Beginning with the line that contains "(506, 181) = (446, 594): blue" and concluding with the final line of the listing below, output each line exactly, and only those lines.
►
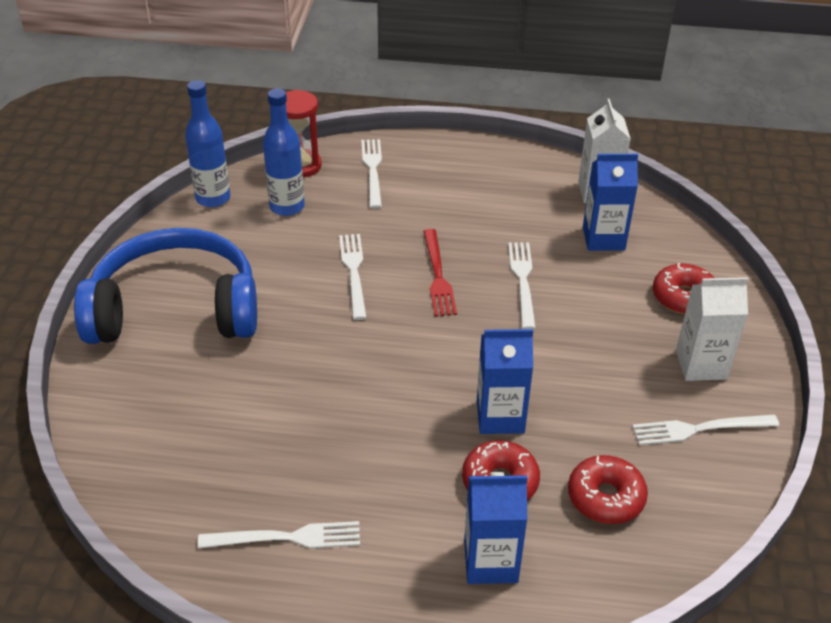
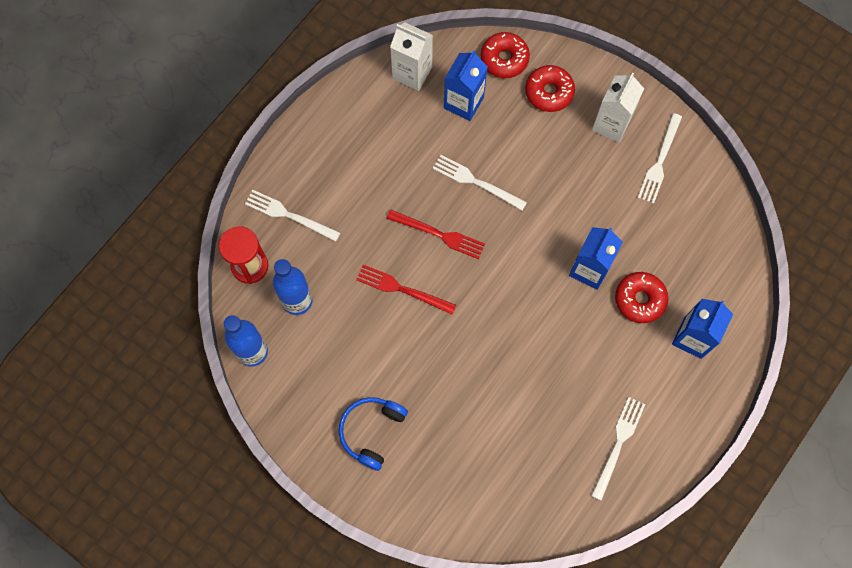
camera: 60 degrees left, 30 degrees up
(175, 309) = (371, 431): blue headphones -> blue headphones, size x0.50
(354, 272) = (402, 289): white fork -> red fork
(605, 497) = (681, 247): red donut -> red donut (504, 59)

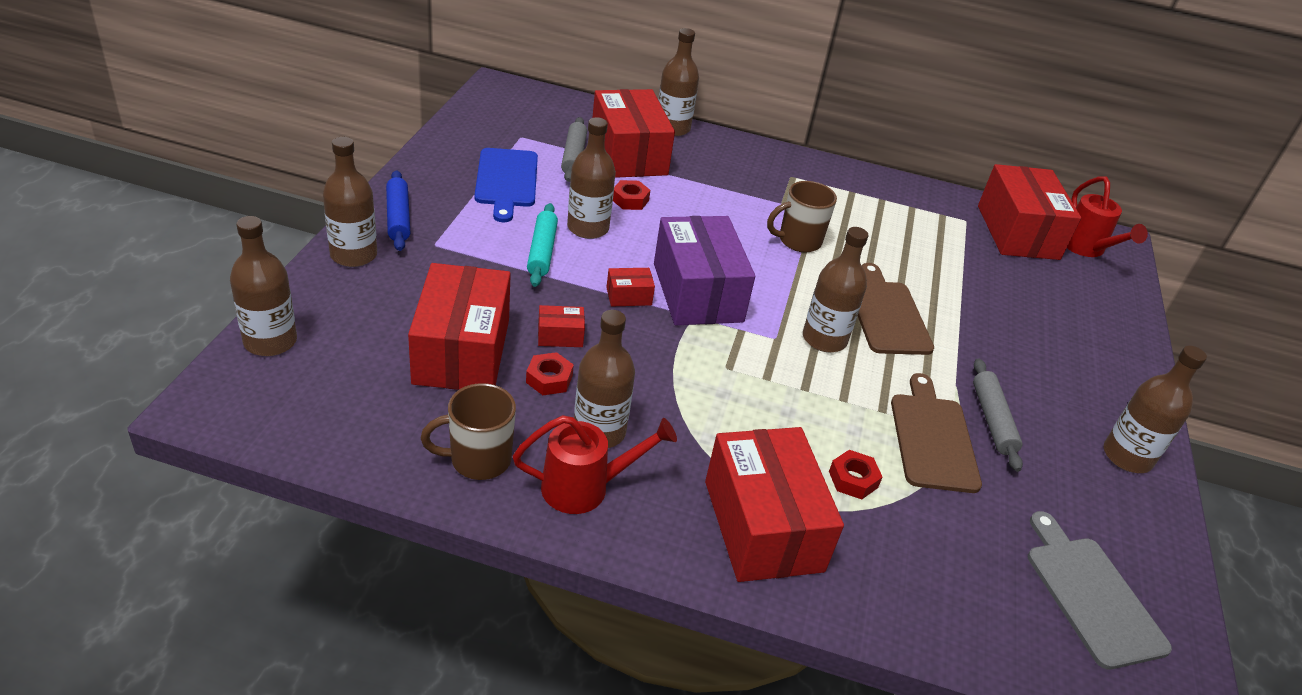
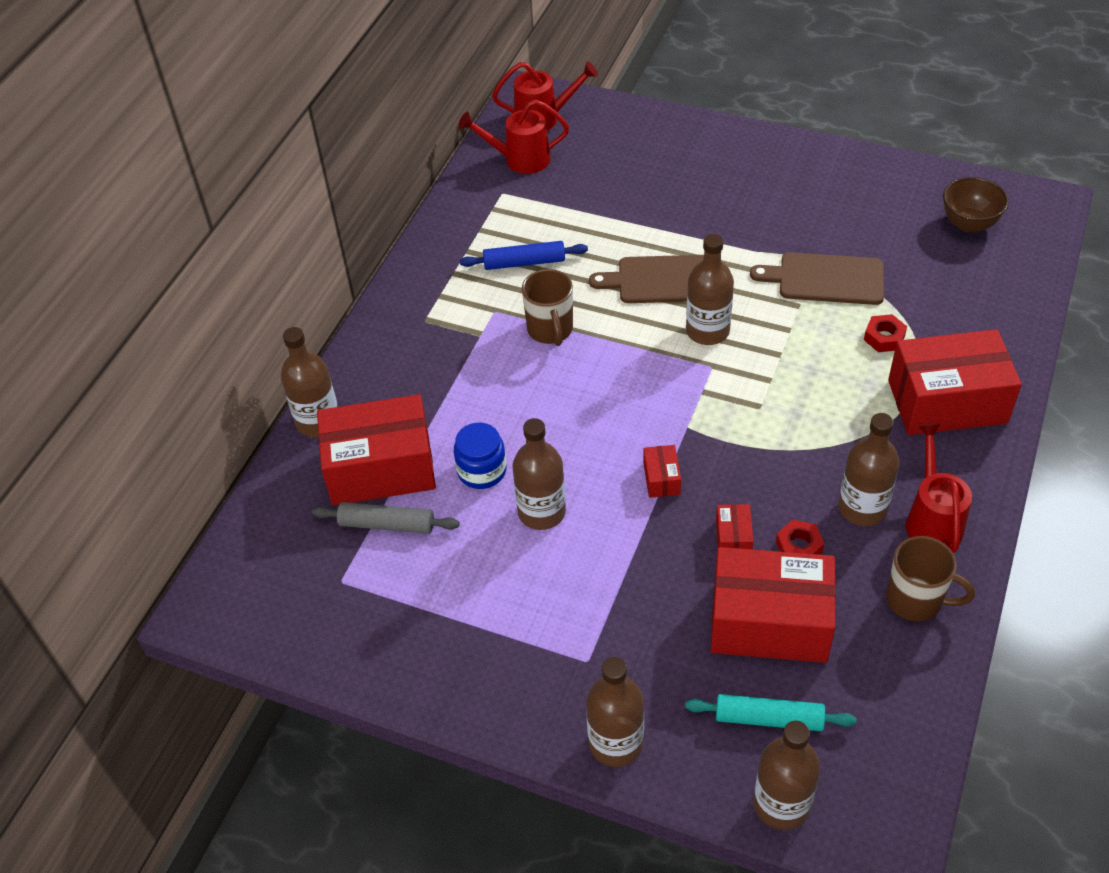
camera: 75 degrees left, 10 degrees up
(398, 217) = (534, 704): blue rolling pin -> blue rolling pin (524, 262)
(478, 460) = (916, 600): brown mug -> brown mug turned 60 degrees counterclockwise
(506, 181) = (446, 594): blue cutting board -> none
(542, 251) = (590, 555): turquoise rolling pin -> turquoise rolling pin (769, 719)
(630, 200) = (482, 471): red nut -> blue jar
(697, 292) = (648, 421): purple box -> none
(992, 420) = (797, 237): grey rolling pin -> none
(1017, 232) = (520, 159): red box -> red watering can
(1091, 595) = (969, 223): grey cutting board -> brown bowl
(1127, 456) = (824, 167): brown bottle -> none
◄
◆ OUTPUT FOR THIS EXERCISE
(506, 181) = (446, 594): blue cutting board -> none
(542, 251) = (590, 555): turquoise rolling pin -> turquoise rolling pin (769, 719)
(630, 200) = (482, 471): red nut -> blue jar
(697, 292) = (648, 421): purple box -> none
(992, 420) = (797, 237): grey rolling pin -> none
(1017, 232) = (520, 159): red box -> red watering can
(1091, 595) = (969, 223): grey cutting board -> brown bowl
(1127, 456) = (824, 167): brown bottle -> none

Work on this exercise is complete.